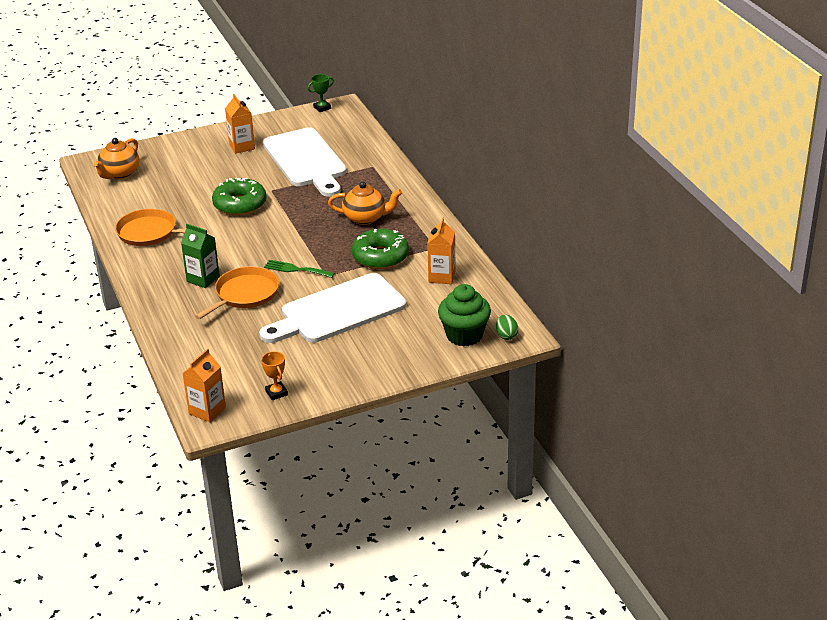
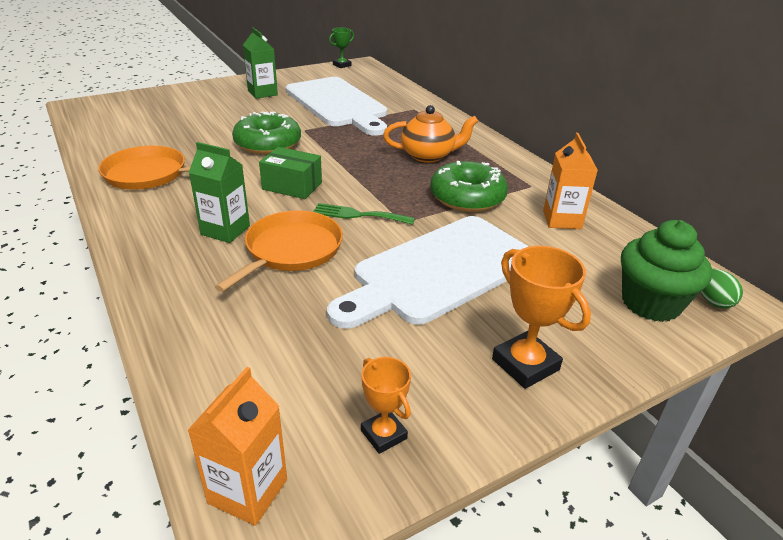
camera: 10 degrees left, 0 degrees up
(119, 174) = (117, 115): orange teapot -> none
(242, 146) = (262, 93): orange carton -> green carton
(253, 244) = (292, 186): none -> green box
(365, 365) = (525, 364): none -> orange trophy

★ ★ ★ ★ ★ ★ ★

## How to complete this task
Line by line, give the material above again exactly, but without any pictures.

## Solution to the exercise
camera: 10 degrees left, 0 degrees up
(119, 174) = (117, 115): orange teapot -> none
(242, 146) = (262, 93): orange carton -> green carton
(253, 244) = (292, 186): none -> green box
(365, 365) = (525, 364): none -> orange trophy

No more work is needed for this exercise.